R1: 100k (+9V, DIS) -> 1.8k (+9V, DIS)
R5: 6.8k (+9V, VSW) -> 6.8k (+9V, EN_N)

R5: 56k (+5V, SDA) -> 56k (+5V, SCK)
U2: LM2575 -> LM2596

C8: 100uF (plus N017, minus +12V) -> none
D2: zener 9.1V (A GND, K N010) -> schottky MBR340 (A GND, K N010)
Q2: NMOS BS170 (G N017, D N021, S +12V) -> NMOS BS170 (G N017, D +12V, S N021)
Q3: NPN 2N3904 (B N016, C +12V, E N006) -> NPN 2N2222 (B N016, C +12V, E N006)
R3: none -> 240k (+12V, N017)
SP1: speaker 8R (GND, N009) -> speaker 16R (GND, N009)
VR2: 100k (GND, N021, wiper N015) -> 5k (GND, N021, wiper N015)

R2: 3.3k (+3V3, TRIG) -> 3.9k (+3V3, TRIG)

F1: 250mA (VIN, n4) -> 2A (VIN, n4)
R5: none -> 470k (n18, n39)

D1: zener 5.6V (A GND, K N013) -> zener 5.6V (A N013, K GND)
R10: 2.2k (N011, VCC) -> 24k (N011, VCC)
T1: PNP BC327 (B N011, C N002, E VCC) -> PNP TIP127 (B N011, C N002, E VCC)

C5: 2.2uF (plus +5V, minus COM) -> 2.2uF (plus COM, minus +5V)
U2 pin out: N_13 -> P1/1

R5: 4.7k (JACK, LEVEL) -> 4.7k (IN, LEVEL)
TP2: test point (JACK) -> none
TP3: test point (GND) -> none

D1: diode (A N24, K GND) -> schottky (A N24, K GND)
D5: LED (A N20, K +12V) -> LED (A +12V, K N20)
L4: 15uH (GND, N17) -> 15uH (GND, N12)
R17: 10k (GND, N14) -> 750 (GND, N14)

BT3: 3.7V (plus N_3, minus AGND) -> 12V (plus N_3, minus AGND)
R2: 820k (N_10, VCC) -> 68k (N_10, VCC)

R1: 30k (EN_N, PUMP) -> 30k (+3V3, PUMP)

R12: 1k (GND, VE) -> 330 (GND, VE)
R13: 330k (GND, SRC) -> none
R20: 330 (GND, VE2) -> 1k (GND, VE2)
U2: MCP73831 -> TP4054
┄┄┄┄┄┄┄┄┄┄┄┄┄┄┄┄┄┄┄┄
> _EXERCISE_
Could you give again exactly the lines from the line containing "R13: 330k (GND, SRC) -> none" through the final line of the data above, and no others?

> _FINAL ANSWER_
R13: 330k (GND, SRC) -> none
R20: 330 (GND, VE2) -> 1k (GND, VE2)
U2: MCP73831 -> TP4054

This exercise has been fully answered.